## INFORMATION SHOWN
########################################

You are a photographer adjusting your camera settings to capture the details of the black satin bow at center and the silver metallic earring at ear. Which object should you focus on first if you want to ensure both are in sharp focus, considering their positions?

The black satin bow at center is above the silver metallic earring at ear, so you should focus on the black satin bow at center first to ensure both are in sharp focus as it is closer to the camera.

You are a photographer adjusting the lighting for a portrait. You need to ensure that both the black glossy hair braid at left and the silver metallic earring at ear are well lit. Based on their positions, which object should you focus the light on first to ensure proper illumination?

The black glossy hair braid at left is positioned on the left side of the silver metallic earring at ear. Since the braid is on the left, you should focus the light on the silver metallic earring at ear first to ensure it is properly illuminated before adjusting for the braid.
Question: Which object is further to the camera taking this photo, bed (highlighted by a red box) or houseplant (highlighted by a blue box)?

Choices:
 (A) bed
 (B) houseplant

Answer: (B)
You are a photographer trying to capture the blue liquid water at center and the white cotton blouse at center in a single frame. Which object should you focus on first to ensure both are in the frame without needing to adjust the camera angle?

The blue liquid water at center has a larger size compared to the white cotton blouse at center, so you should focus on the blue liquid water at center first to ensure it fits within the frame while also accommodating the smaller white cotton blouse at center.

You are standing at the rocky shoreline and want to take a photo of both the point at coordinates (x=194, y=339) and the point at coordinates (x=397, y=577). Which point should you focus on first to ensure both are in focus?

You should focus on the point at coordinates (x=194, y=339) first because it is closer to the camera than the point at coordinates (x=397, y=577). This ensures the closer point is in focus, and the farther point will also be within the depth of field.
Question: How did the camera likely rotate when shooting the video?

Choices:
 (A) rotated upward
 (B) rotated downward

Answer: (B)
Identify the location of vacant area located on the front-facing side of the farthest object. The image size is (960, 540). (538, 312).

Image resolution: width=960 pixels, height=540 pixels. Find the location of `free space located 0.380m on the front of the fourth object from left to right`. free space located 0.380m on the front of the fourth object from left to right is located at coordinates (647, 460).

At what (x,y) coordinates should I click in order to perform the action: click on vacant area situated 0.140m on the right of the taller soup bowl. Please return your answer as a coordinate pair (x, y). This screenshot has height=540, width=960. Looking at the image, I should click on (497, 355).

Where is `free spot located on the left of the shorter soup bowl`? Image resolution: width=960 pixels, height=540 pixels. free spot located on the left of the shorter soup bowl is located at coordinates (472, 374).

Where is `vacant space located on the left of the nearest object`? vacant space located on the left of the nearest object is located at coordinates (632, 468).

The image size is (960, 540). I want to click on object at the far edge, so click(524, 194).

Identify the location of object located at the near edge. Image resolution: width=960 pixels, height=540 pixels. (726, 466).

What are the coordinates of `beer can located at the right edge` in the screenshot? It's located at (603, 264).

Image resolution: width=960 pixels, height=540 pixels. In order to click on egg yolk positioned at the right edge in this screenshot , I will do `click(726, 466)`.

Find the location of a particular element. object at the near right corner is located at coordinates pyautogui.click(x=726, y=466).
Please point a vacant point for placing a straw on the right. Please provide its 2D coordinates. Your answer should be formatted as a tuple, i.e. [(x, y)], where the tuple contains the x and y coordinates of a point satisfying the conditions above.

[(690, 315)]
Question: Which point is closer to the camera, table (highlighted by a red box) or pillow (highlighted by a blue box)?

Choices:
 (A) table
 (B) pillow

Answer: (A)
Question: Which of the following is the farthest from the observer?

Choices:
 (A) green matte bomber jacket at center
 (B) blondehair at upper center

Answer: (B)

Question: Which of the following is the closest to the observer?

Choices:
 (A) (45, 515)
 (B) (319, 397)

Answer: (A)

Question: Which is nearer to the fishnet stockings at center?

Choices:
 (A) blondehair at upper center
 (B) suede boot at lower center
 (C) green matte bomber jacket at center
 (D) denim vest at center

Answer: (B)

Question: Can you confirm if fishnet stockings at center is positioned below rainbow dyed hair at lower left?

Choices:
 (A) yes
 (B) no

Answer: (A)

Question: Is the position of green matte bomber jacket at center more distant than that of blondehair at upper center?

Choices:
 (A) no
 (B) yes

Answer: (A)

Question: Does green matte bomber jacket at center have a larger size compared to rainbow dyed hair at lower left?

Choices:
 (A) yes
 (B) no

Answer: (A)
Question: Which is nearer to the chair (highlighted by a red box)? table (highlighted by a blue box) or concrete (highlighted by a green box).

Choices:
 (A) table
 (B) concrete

########################################

## BRIEF
Please rewrite all of the entries above, changing every "silver metallic earring" to "gold hoop earring" and keeping everything else the same.

## THE COMPLETED TASK
You are a photographer adjusting your camera settings to capture the details of the black satin bow at center and the gold hoop earring at ear. Which object should you focus on first if you want to ensure both are in sharp focus, considering their positions?

The black satin bow at center is above the gold hoop earring at ear, so you should focus on the black satin bow at center first to ensure both are in sharp focus as it is closer to the camera.

You are a photographer adjusting the lighting for a portrait. You need to ensure that both the black glossy hair braid at left and the gold hoop earring at ear are well lit. Based on their positions, which object should you focus the light on first to ensure proper illumination?

The black glossy hair braid at left is positioned on the left side of the gold hoop earring at ear. Since the braid is on the left, you should focus the light on the gold hoop earring at ear first to ensure it is properly illuminated before adjusting for the braid.
Question: Which object is further to the camera taking this photo, bed (highlighted by a red box) or houseplant (highlighted by a blue box)?

Choices:
 (A) bed
 (B) houseplant

Answer: (B)
You are a photographer trying to capture the blue liquid water at center and the white cotton blouse at center in a single frame. Which object should you focus on first to ensure both are in the frame without needing to adjust the camera angle?

The blue liquid water at center has a larger size compared to the white cotton blouse at center, so you should focus on the blue liquid water at center first to ensure it fits within the frame while also accommodating the smaller white cotton blouse at center.

You are standing at the rocky shoreline and want to take a photo of both the point at coordinates (x=194, y=339) and the point at coordinates (x=397, y=577). Which point should you focus on first to ensure both are in focus?

You should focus on the point at coordinates (x=194, y=339) first because it is closer to the camera than the point at coordinates (x=397, y=577). This ensures the closer point is in focus, and the farther point will also be within the depth of field.
Question: How did the camera likely rotate when shooting the video?

Choices:
 (A) rotated upward
 (B) rotated downward

Answer: (B)
Identify the location of vacant area located on the front-facing side of the farthest object. The image size is (960, 540). (538, 312).

Image resolution: width=960 pixels, height=540 pixels. Find the location of `free space located 0.380m on the front of the fourth object from left to right`. free space located 0.380m on the front of the fourth object from left to right is located at coordinates (647, 460).

At what (x,y) coordinates should I click in order to perform the action: click on vacant area situated 0.140m on the right of the taller soup bowl. Please return your answer as a coordinate pair (x, y). This screenshot has height=540, width=960. Looking at the image, I should click on (497, 355).

Where is `free spot located on the left of the shorter soup bowl`? Image resolution: width=960 pixels, height=540 pixels. free spot located on the left of the shorter soup bowl is located at coordinates (472, 374).

Where is `vacant space located on the left of the nearest object`? vacant space located on the left of the nearest object is located at coordinates (632, 468).

The image size is (960, 540). I want to click on object at the far edge, so click(524, 194).

Identify the location of object located at the near edge. Image resolution: width=960 pixels, height=540 pixels. (726, 466).

What are the coordinates of `beer can located at the right edge` in the screenshot? It's located at (603, 264).

Image resolution: width=960 pixels, height=540 pixels. In order to click on egg yolk positioned at the right edge in this screenshot , I will do `click(726, 466)`.

Find the location of a particular element. object at the near right corner is located at coordinates pyautogui.click(x=726, y=466).
Please point a vacant point for placing a straw on the right. Please provide its 2D coordinates. Your answer should be formatted as a tuple, i.e. [(x, y)], where the tuple contains the x and y coordinates of a point satisfying the conditions above.

[(690, 315)]
Question: Which point is closer to the camera, table (highlighted by a red box) or pillow (highlighted by a blue box)?

Choices:
 (A) table
 (B) pillow

Answer: (A)
Question: Which of the following is the farthest from the observer?

Choices:
 (A) green matte bomber jacket at center
 (B) blondehair at upper center

Answer: (B)

Question: Which of the following is the closest to the observer?

Choices:
 (A) (45, 515)
 (B) (319, 397)

Answer: (A)

Question: Which is nearer to the fishnet stockings at center?

Choices:
 (A) blondehair at upper center
 (B) suede boot at lower center
 (C) green matte bomber jacket at center
 (D) denim vest at center

Answer: (B)

Question: Can you confirm if fishnet stockings at center is positioned below rainbow dyed hair at lower left?

Choices:
 (A) yes
 (B) no

Answer: (A)

Question: Is the position of green matte bomber jacket at center more distant than that of blondehair at upper center?

Choices:
 (A) no
 (B) yes

Answer: (A)

Question: Does green matte bomber jacket at center have a larger size compared to rainbow dyed hair at lower left?

Choices:
 (A) yes
 (B) no

Answer: (A)
Question: Which is nearer to the chair (highlighted by a red box)? table (highlighted by a blue box) or concrete (highlighted by a green box).

Choices:
 (A) table
 (B) concrete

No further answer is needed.